------ Records shown

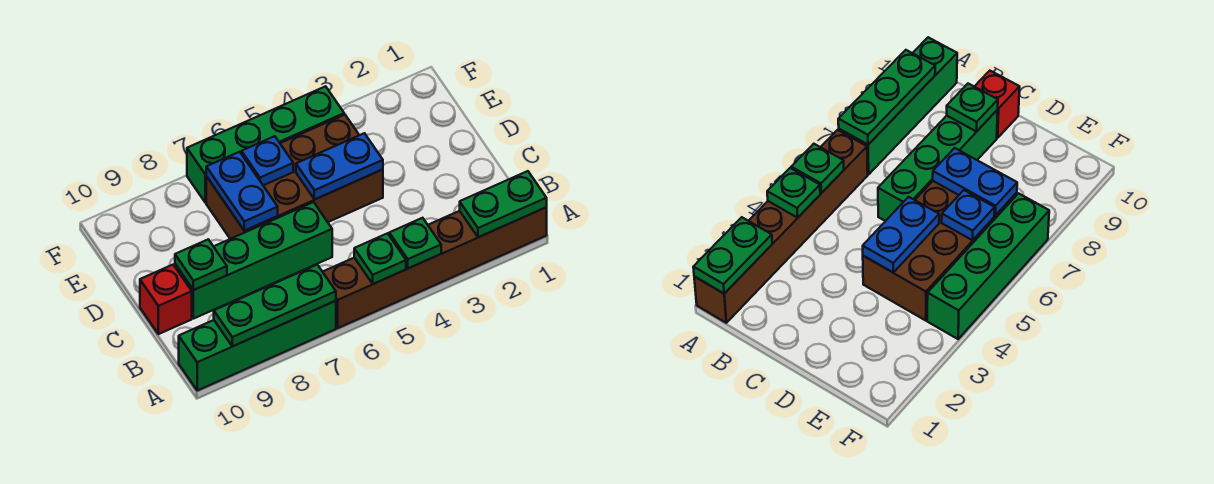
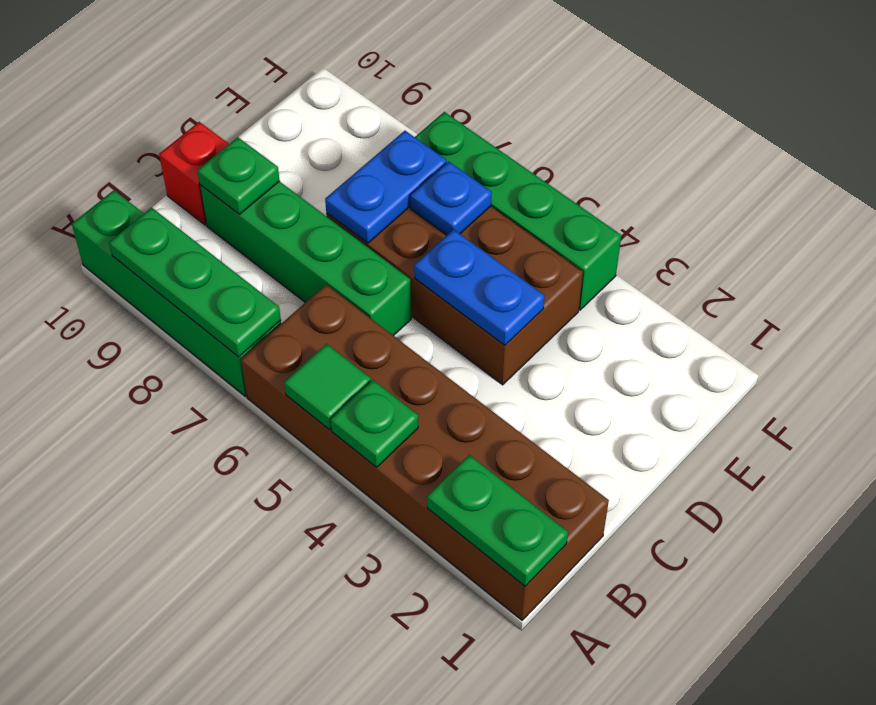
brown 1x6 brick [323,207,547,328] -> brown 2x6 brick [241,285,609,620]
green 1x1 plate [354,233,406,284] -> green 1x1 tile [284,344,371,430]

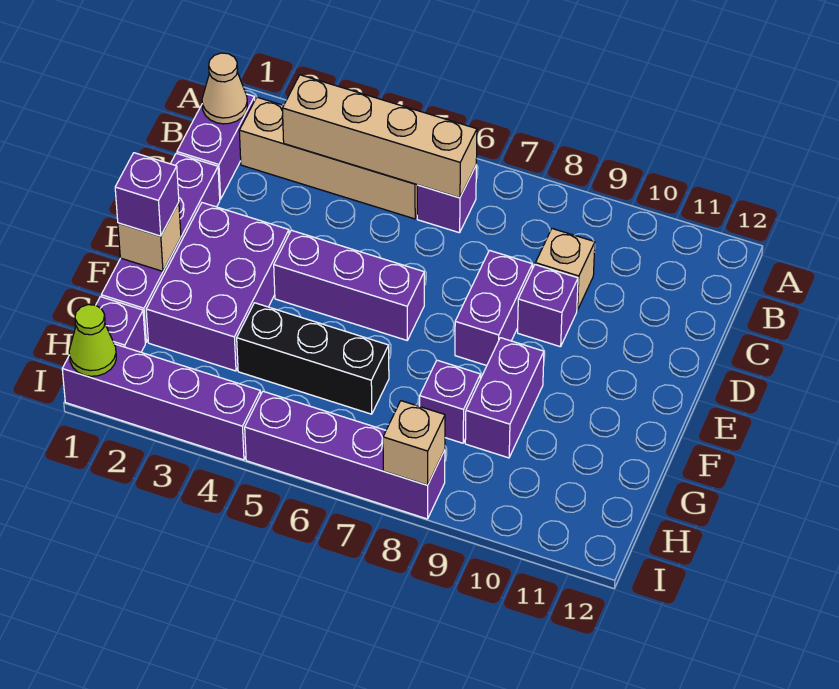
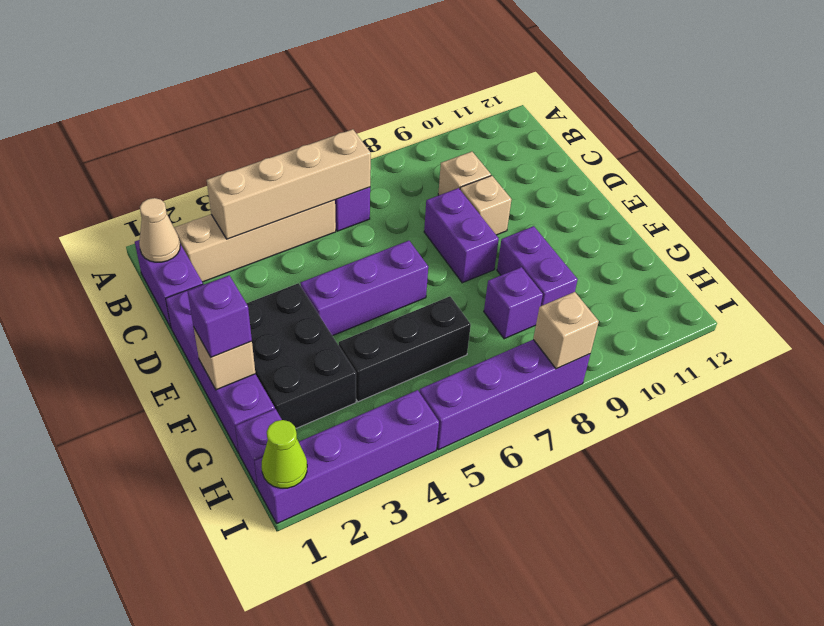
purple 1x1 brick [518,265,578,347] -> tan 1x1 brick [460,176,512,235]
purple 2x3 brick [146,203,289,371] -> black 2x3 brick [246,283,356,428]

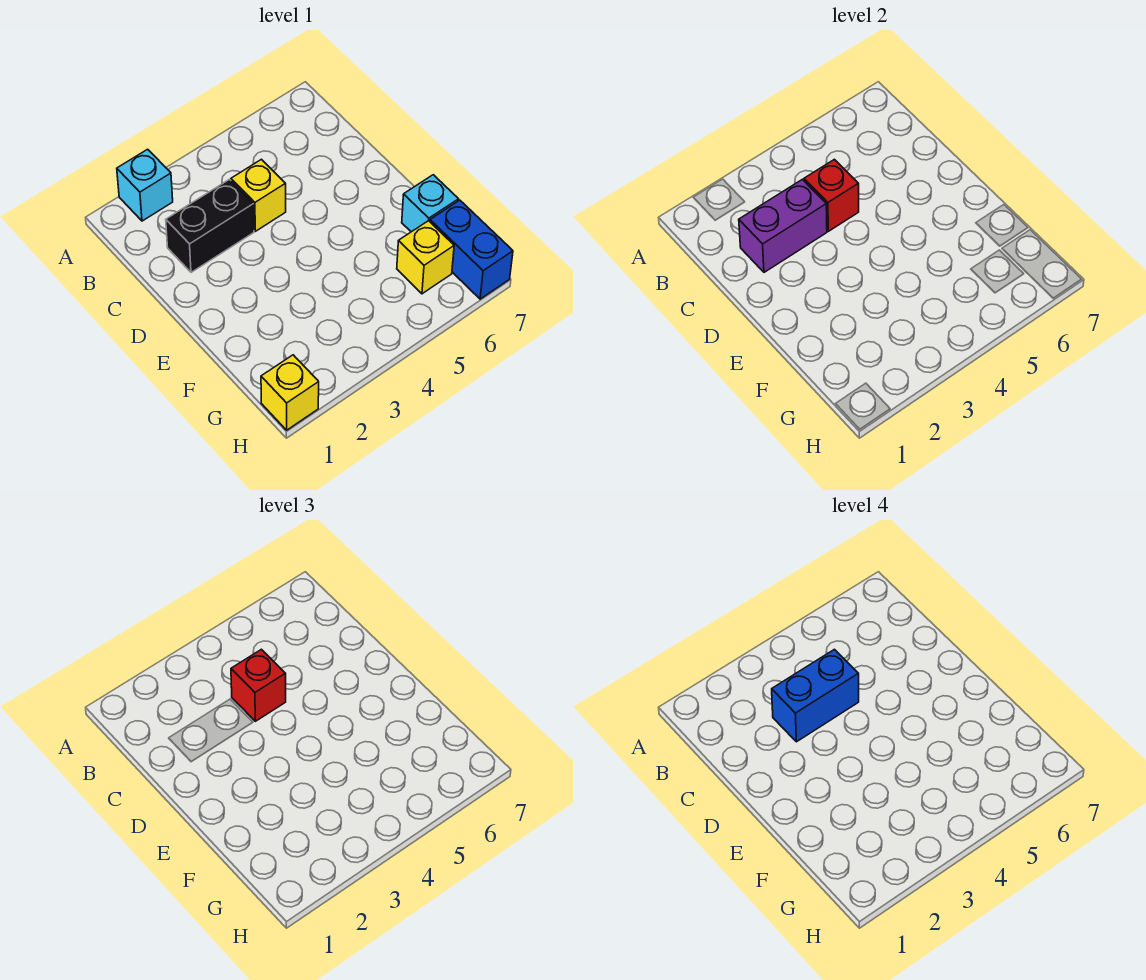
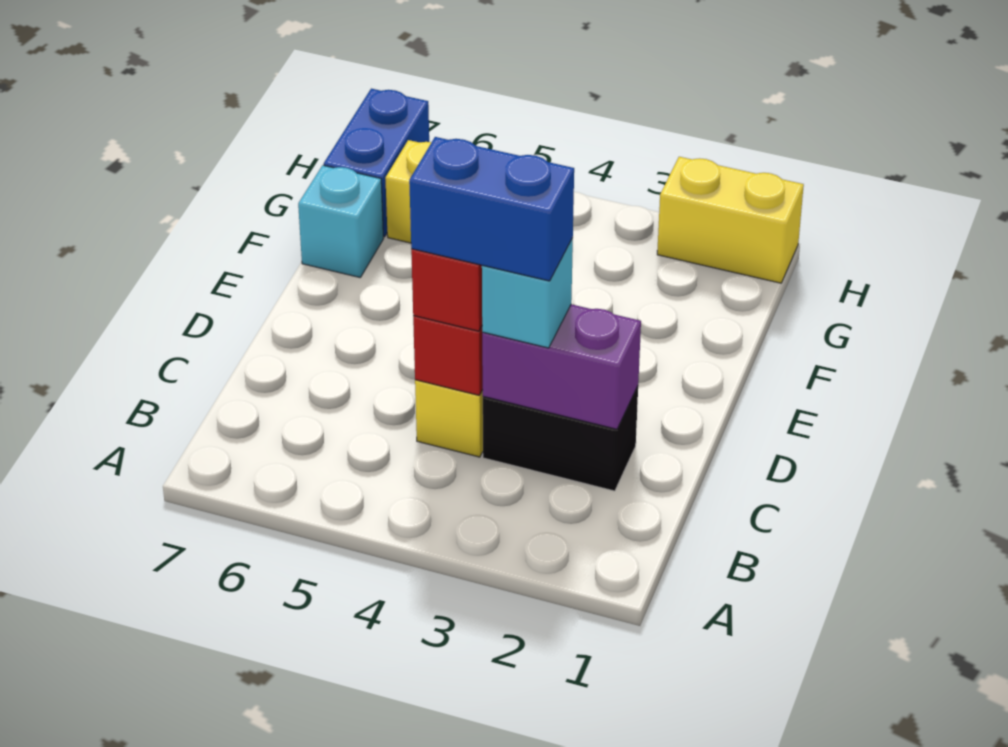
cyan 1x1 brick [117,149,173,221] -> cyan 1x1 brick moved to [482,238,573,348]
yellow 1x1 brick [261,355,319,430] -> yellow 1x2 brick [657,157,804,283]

------------
------ Records shown

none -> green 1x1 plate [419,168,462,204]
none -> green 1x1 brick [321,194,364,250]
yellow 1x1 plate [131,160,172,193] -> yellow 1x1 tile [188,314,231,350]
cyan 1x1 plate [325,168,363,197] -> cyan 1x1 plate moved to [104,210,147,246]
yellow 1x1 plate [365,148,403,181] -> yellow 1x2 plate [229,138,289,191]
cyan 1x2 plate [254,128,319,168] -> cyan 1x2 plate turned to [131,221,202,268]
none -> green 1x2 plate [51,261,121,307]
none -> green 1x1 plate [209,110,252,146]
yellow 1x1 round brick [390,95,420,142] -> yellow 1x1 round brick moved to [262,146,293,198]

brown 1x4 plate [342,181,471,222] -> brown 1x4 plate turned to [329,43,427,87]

------------
------ Records shown

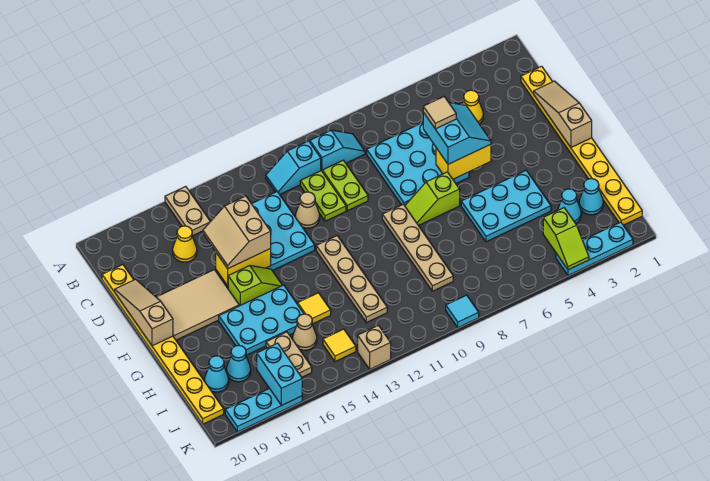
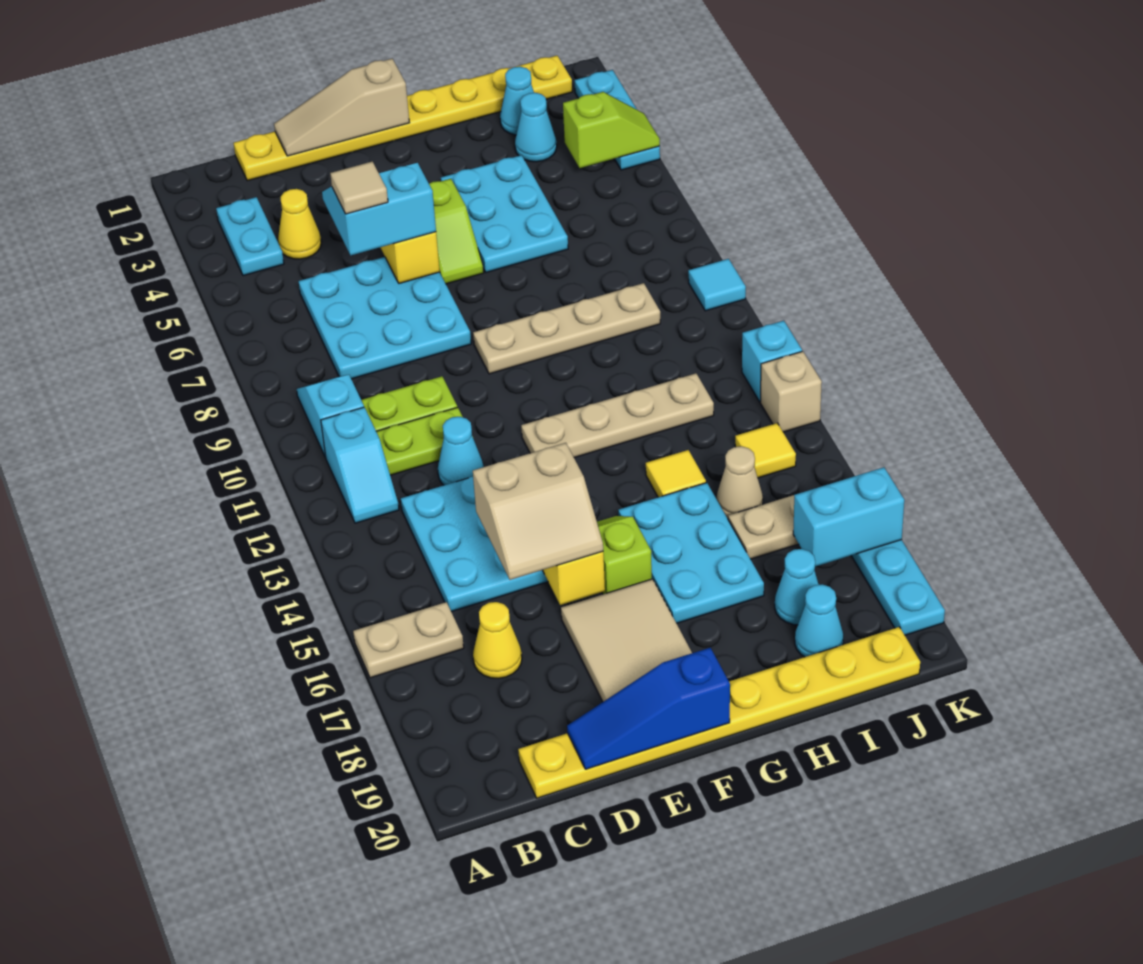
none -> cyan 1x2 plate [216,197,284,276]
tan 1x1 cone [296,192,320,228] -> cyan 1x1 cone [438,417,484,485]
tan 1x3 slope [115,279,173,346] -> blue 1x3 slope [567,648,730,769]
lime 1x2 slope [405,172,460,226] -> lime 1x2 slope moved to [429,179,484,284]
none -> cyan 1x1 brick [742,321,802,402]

------------

● Instruction
Above are the records. Copy only the lines from the one with "brown 1x6 brick" through the one with "yellow 1x1 brick", exactly, with no pictures.

● Expected output
brown 1x6 brick [323,207,547,328] -> brown 2x6 brick [241,285,609,620]
green 1x1 plate [354,233,406,284] -> green 1x1 tile [284,344,371,430]

purple 1x1 brick [518,265,578,347] -> tan 1x1 brick [460,176,512,235]
purple 2x3 brick [146,203,289,371] -> black 2x3 brick [246,283,356,428]

cyan 1x1 brick [117,149,173,221] -> cyan 1x1 brick moved to [482,238,573,348]
yellow 1x1 brick [261,355,319,430] -> yellow 1x2 brick [657,157,804,283]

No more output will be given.